INPUT →
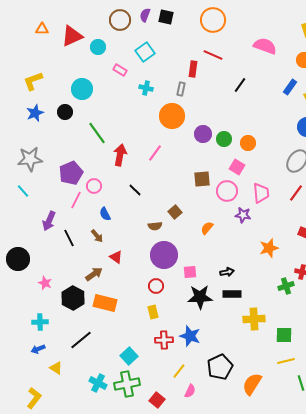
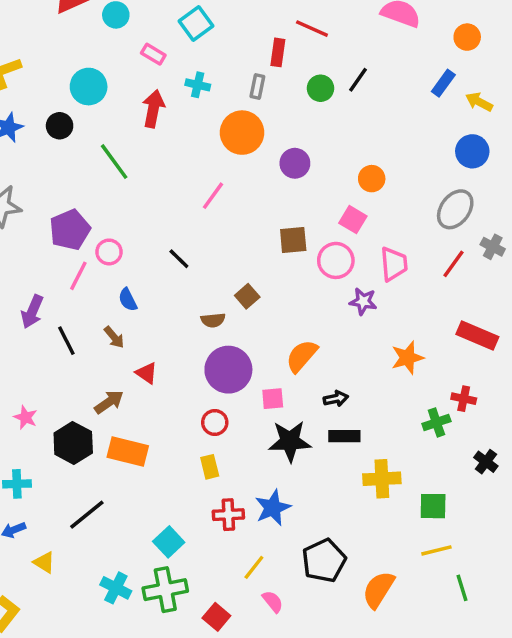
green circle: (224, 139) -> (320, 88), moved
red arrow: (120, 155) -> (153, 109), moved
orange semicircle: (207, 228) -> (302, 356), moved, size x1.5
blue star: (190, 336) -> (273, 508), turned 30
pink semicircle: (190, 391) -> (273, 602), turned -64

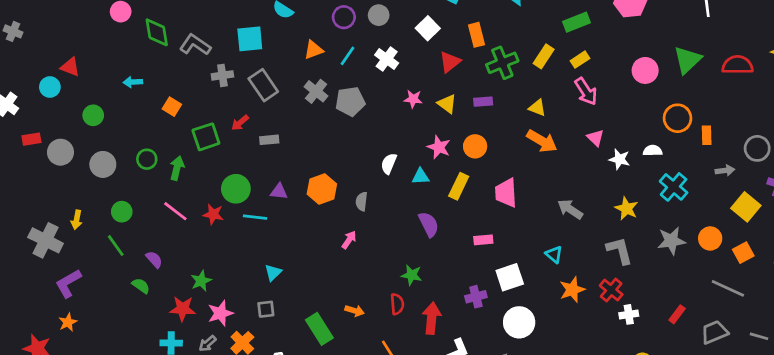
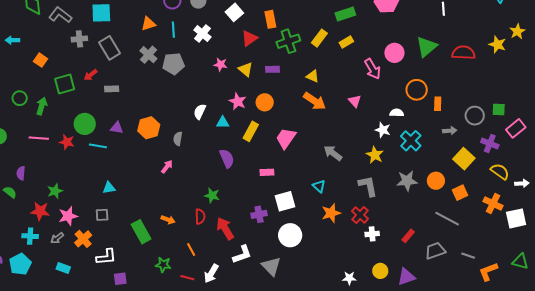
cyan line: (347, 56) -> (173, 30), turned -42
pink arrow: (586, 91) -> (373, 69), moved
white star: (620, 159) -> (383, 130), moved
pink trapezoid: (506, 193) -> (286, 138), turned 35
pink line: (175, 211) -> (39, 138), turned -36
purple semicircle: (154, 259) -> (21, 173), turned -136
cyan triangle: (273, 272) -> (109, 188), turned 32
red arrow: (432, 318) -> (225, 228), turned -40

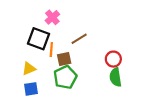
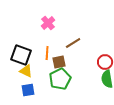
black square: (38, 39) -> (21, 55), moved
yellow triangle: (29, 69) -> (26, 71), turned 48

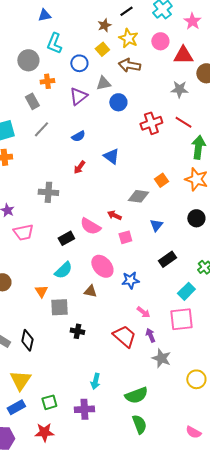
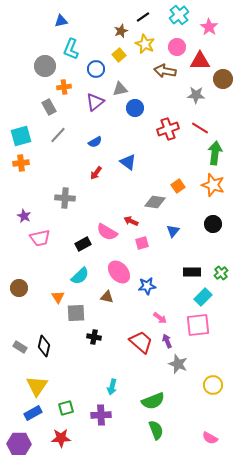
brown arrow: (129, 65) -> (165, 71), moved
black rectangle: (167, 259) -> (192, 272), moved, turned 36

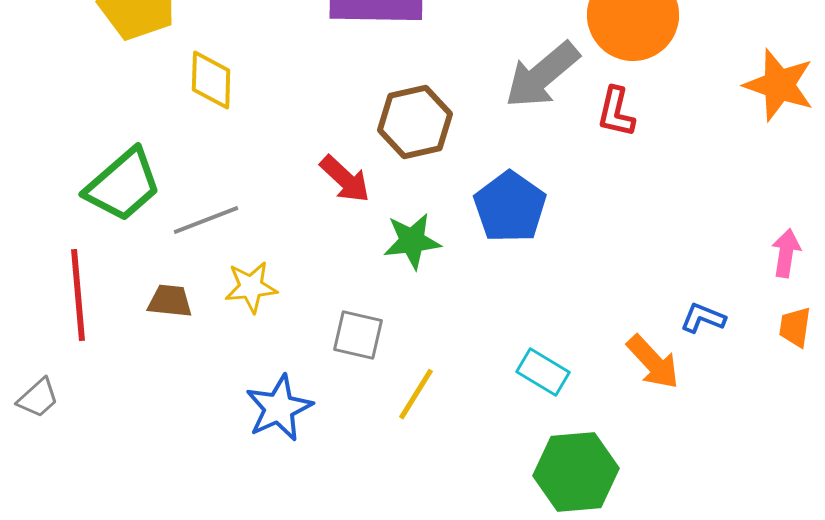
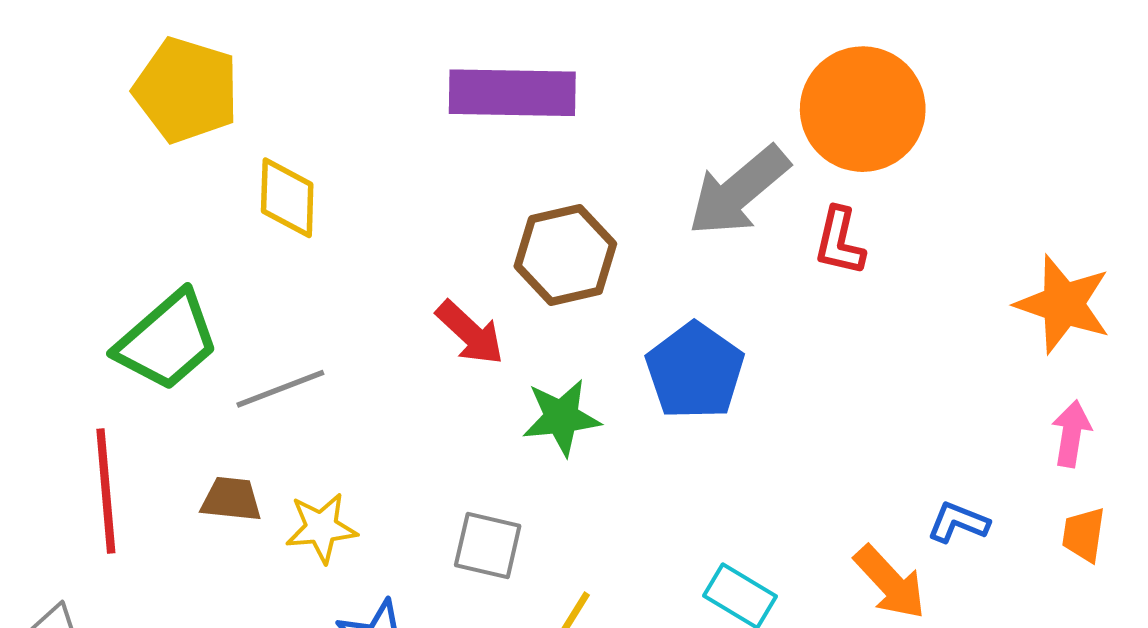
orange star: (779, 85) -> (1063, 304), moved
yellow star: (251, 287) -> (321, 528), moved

WHAT THE TASK REQUIRES →
Restate word for word the entries above, starting at the line with "cyan line: (347, 56) -> (173, 30), turned -42" and ending at the line with "cyan triangle: (273, 272)", inclusive, and no others.

ANSWER SPACE →
cyan line: (347, 56) -> (173, 30), turned -42
pink arrow: (586, 91) -> (373, 69), moved
white star: (620, 159) -> (383, 130), moved
pink trapezoid: (506, 193) -> (286, 138), turned 35
pink line: (175, 211) -> (39, 138), turned -36
purple semicircle: (154, 259) -> (21, 173), turned -136
cyan triangle: (273, 272) -> (109, 188), turned 32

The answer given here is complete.